▸ What the exercise asks
Within the entries below, please retype exactly the lines starting with the line that has "gray cross: (157, 162) -> (179, 138), moved" and going on through the line that has "brown star: (93, 225)", but not the pictures.

Recorded data:
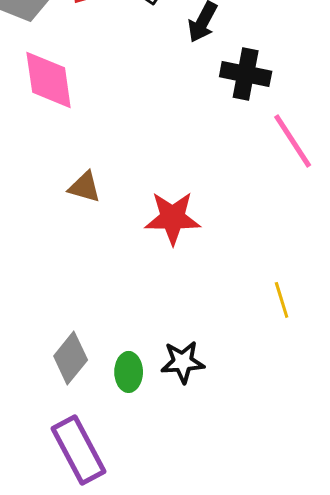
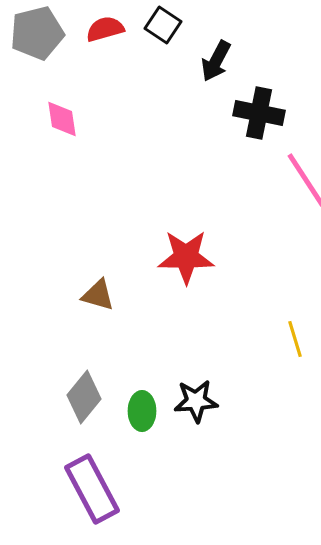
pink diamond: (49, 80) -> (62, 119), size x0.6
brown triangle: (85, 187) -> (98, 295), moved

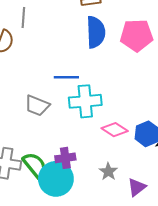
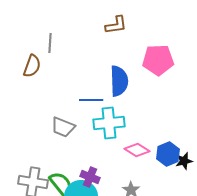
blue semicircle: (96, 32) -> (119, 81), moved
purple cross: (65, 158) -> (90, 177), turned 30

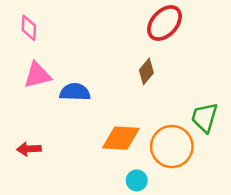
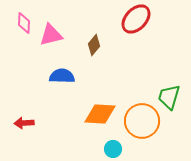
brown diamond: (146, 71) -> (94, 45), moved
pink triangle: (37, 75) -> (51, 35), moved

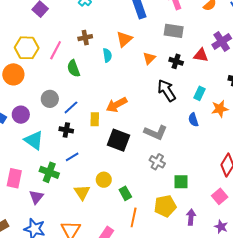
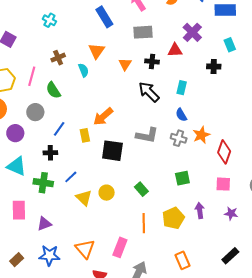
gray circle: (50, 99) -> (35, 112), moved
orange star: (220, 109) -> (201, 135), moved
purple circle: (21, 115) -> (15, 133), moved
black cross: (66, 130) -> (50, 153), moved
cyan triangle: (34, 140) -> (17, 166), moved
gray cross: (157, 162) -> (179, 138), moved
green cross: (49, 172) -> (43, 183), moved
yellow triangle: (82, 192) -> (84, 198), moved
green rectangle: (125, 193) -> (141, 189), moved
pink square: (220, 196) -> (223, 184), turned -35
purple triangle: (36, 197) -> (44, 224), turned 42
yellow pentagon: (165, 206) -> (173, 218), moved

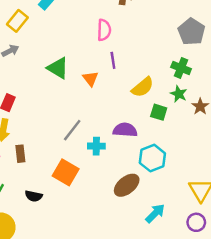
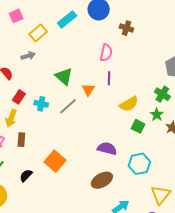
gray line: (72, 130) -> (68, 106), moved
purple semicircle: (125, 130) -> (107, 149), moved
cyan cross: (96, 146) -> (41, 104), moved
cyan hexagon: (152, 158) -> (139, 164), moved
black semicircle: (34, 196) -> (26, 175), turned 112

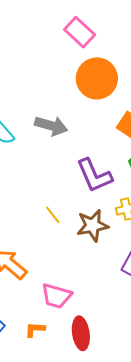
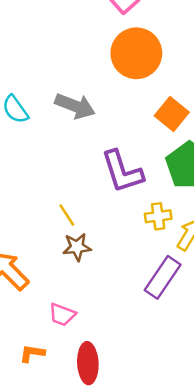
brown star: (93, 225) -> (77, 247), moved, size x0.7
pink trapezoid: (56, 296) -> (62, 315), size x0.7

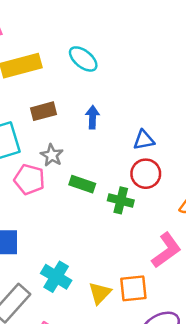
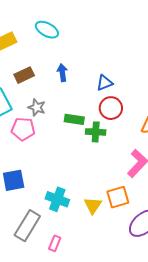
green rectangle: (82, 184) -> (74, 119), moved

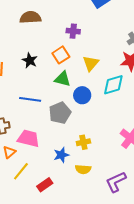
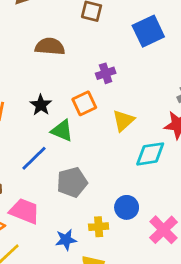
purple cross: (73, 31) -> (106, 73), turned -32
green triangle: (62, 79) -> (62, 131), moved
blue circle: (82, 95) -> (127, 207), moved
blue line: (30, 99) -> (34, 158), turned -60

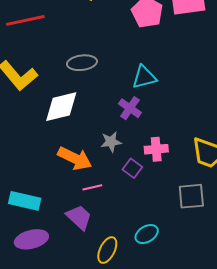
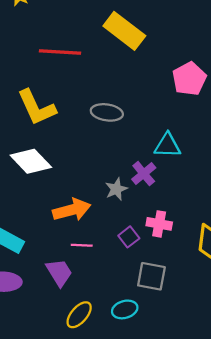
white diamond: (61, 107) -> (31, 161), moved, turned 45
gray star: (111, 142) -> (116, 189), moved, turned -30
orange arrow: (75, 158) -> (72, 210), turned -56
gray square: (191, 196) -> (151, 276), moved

▸ Task solution
gray cross: (157, 162) -> (179, 138), moved
green cross: (49, 172) -> (43, 183), moved
yellow triangle: (82, 192) -> (84, 198), moved
green rectangle: (125, 193) -> (141, 189), moved
pink square: (220, 196) -> (223, 184), turned -35
purple triangle: (36, 197) -> (44, 224), turned 42
yellow pentagon: (165, 206) -> (173, 218), moved

gray line: (72, 130) -> (68, 106), moved
purple semicircle: (125, 130) -> (107, 149), moved
cyan cross: (96, 146) -> (41, 104), moved
cyan hexagon: (152, 158) -> (139, 164), moved
black semicircle: (34, 196) -> (26, 175), turned 112

brown star: (93, 225) -> (77, 247), moved, size x0.7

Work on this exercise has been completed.